#### Material shown ####

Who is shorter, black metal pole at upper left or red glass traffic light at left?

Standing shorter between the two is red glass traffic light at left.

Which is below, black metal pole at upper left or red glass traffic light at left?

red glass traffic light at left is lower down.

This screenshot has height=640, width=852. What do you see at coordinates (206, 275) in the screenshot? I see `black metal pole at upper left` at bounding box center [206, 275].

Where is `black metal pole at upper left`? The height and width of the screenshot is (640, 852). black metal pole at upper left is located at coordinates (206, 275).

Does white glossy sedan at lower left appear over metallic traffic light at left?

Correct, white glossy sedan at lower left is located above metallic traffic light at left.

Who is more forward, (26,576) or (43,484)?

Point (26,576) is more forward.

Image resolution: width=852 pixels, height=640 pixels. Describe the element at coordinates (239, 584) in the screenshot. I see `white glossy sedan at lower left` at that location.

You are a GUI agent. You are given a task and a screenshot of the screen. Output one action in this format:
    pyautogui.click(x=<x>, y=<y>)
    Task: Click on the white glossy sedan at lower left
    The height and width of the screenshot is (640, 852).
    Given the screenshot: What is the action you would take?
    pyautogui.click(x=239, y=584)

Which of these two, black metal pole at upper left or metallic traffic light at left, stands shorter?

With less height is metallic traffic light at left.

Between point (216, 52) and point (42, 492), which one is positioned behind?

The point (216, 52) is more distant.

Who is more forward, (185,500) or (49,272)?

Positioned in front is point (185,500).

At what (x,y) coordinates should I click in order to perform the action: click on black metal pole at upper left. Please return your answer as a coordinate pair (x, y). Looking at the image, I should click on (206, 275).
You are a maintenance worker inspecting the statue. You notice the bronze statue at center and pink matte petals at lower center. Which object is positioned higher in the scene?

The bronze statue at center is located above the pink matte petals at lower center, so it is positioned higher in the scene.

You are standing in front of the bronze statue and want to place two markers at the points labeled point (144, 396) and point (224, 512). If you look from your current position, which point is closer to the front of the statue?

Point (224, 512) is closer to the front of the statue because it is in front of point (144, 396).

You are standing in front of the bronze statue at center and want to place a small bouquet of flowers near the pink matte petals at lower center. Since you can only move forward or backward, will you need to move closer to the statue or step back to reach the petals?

####

• _To be done_
Reproduce every item above word for word, with each line kept as it is.

• _Finished answer_
Who is shorter, black metal pole at upper left or red glass traffic light at left?

Standing shorter between the two is red glass traffic light at left.

Which is below, black metal pole at upper left or red glass traffic light at left?

red glass traffic light at left is lower down.

This screenshot has height=640, width=852. What do you see at coordinates (206, 275) in the screenshot? I see `black metal pole at upper left` at bounding box center [206, 275].

Where is `black metal pole at upper left`? The height and width of the screenshot is (640, 852). black metal pole at upper left is located at coordinates (206, 275).

Does white glossy sedan at lower left appear over metallic traffic light at left?

Correct, white glossy sedan at lower left is located above metallic traffic light at left.

Who is more forward, (26,576) or (43,484)?

Point (26,576) is more forward.

Image resolution: width=852 pixels, height=640 pixels. Describe the element at coordinates (239, 584) in the screenshot. I see `white glossy sedan at lower left` at that location.

You are a GUI agent. You are given a task and a screenshot of the screen. Output one action in this format:
    pyautogui.click(x=<x>, y=<y>)
    Task: Click on the white glossy sedan at lower left
    The height and width of the screenshot is (640, 852).
    Given the screenshot: What is the action you would take?
    pyautogui.click(x=239, y=584)

Which of these two, black metal pole at upper left or metallic traffic light at left, stands shorter?

With less height is metallic traffic light at left.

Between point (216, 52) and point (42, 492), which one is positioned behind?

The point (216, 52) is more distant.

Who is more forward, (185,500) or (49,272)?

Positioned in front is point (185,500).

At what (x,y) coordinates should I click in order to perform the action: click on black metal pole at upper left. Please return your answer as a coordinate pair (x, y). Looking at the image, I should click on (206, 275).
You are a maintenance worker inspecting the statue. You notice the bronze statue at center and pink matte petals at lower center. Which object is positioned higher in the scene?

The bronze statue at center is located above the pink matte petals at lower center, so it is positioned higher in the scene.

You are standing in front of the bronze statue and want to place two markers at the points labeled point (144, 396) and point (224, 512). If you look from your current position, which point is closer to the front of the statue?

Point (224, 512) is closer to the front of the statue because it is in front of point (144, 396).

You are standing in front of the bronze statue at center and want to place a small bouquet of flowers near the pink matte petals at lower center. Since you can only move forward or backward, will you need to move closer to the statue or step back to reach the petals?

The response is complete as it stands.